- _WHAT THE EXERCISE ASKS_:
Without copying the images, write out all the entries below verbatim.

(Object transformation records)
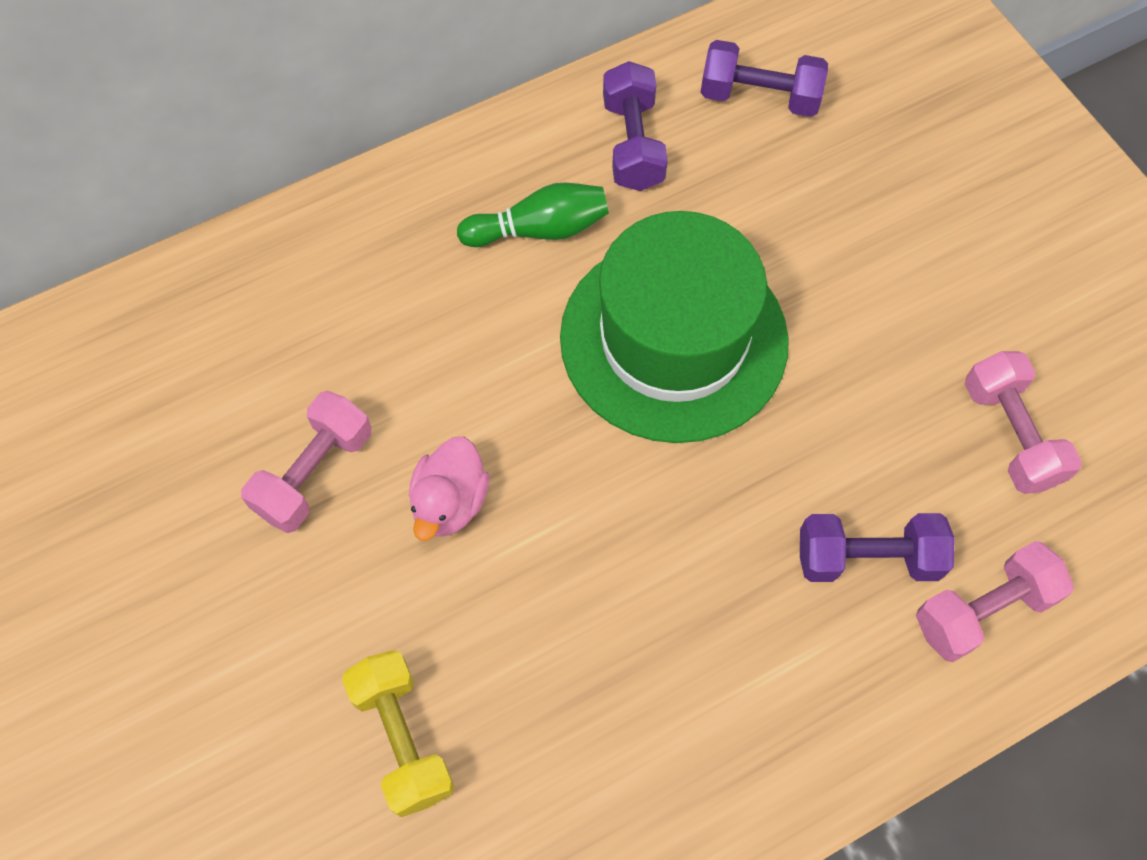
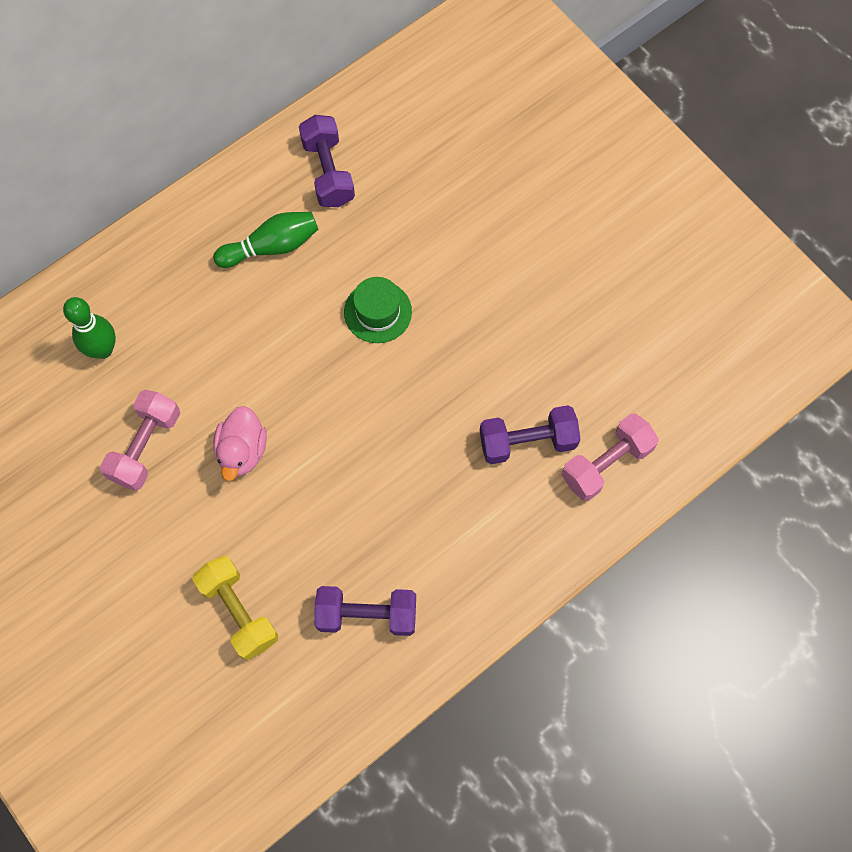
camera: 10 degrees left, 5 degrees up
(282, 330) = (103, 349): none -> green bowling pin
(673, 339) = (378, 312): green hat -> green hat, size x0.43
(759, 97) = (414, 122): purple dumbbell -> purple dumbbell (367, 615)
(1010, 434) = (613, 342): pink dumbbell -> none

- _WRITTEN RESPONSE_:
camera: 10 degrees left, 5 degrees up
(282, 330) = (103, 349): none -> green bowling pin
(673, 339) = (378, 312): green hat -> green hat, size x0.43
(759, 97) = (414, 122): purple dumbbell -> purple dumbbell (367, 615)
(1010, 434) = (613, 342): pink dumbbell -> none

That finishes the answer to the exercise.